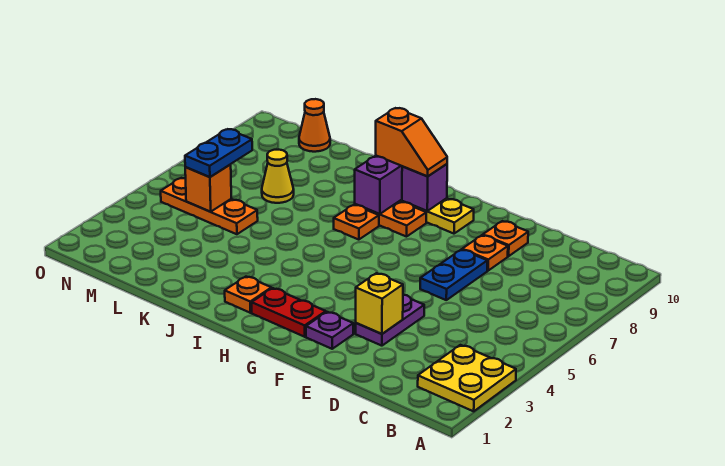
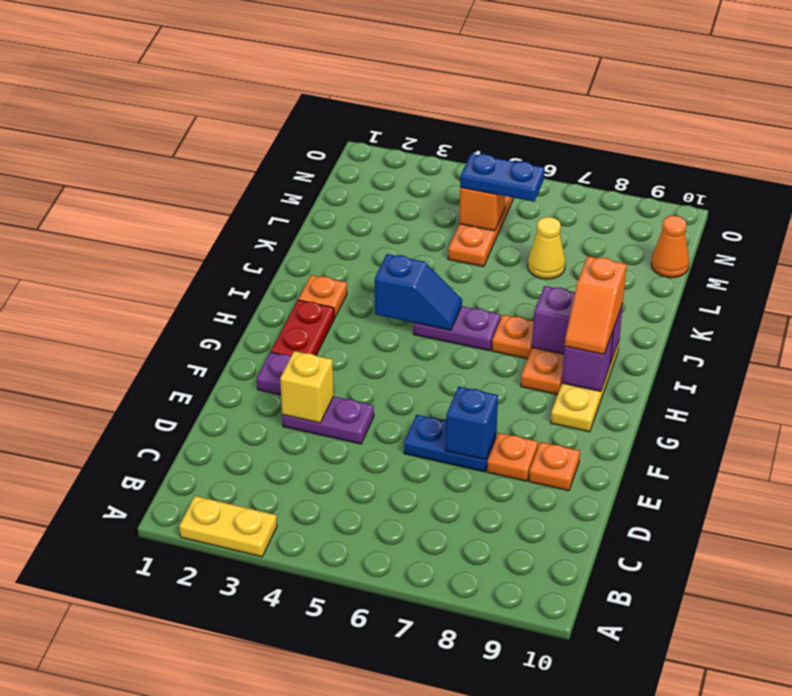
yellow plate A2:B3 level 1 -> yellow plate A2:A3 level 1
none -> blue brick E7 level 2
none -> blue slope I4:I5 level 2 top 4
none -> purple plate I5:I6 level 1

§ **Assigned task**
Find the string "blue" in the material above, and report every line where it occurs.

§ **Reply to the exercise**
none -> blue brick E7 level 2
none -> blue slope I4:I5 level 2 top 4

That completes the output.